_Requirement_
Give back word for word every line from the one that includes "building: none -> [90,66,151,146]" through the last line of the listing, and nothing besides.
== Records provided ==
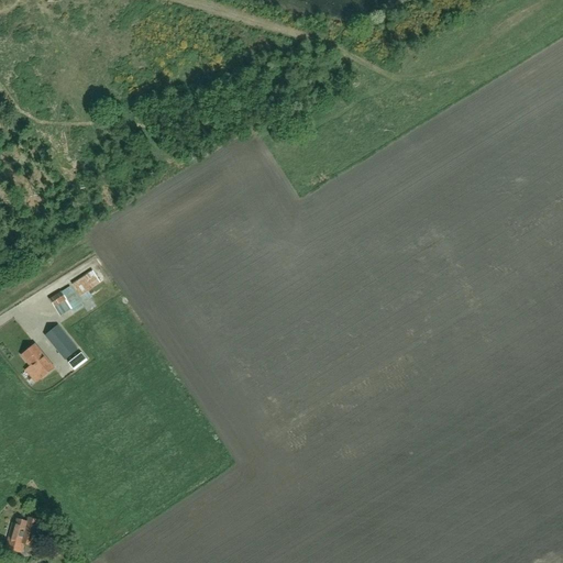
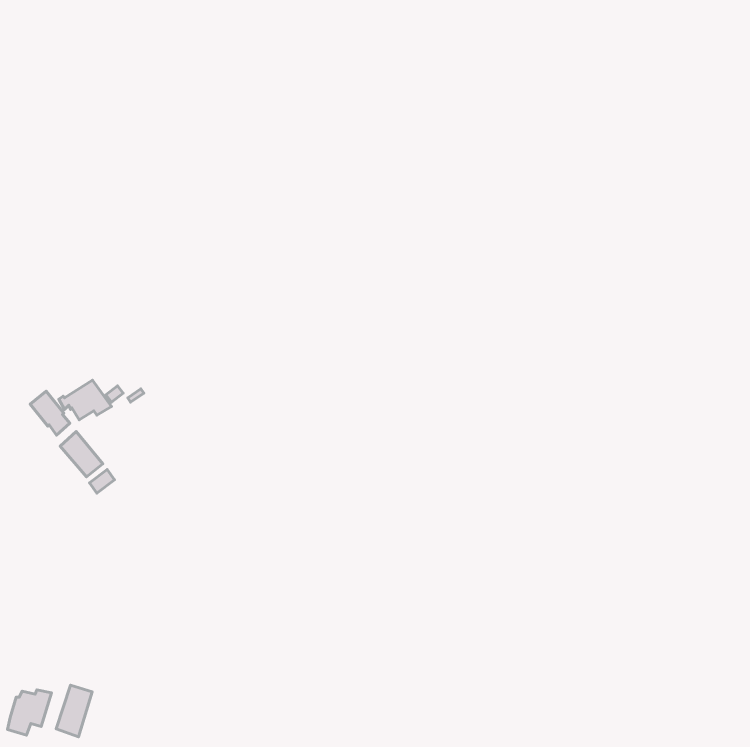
building: [22,344,52,377] -> [30,391,70,435]
building: none -> [56,685,92,737]

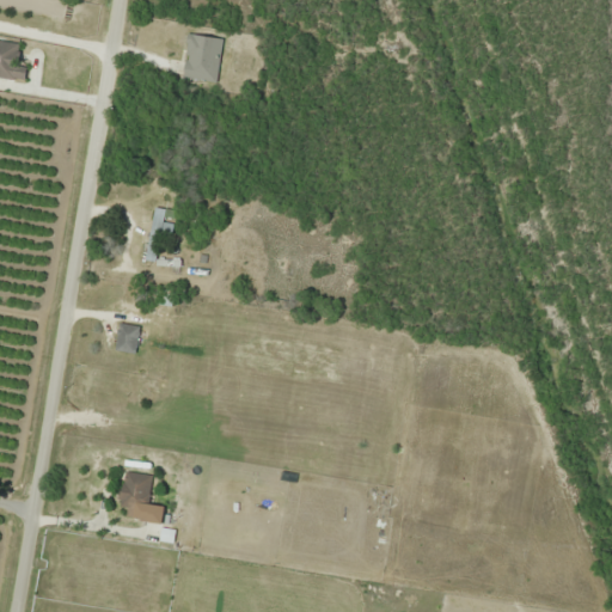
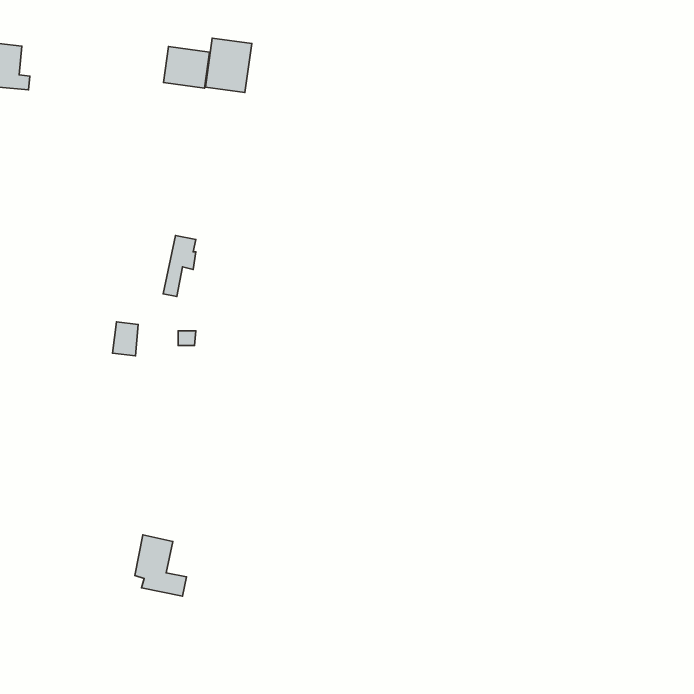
building: none -> [164,46,209,88]
building: [115,323,137,353] -> [112,322,138,356]

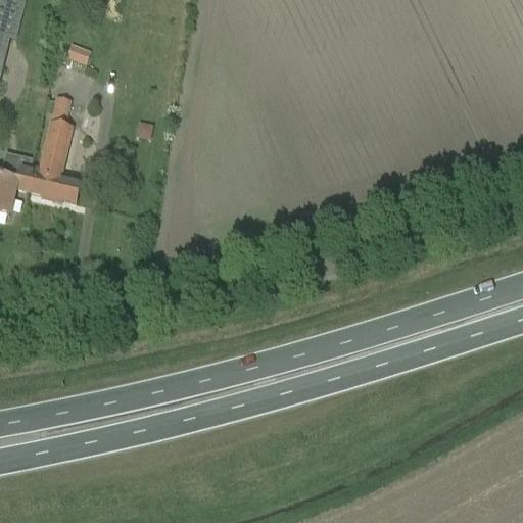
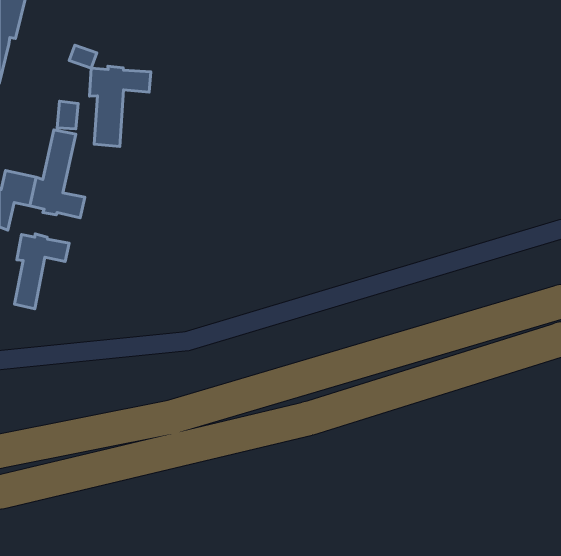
building: none -> [90,66,151,146]
building: none -> [15,234,69,309]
===
_Task output_
building: none -> [90,66,151,146]
building: none -> [15,234,69,309]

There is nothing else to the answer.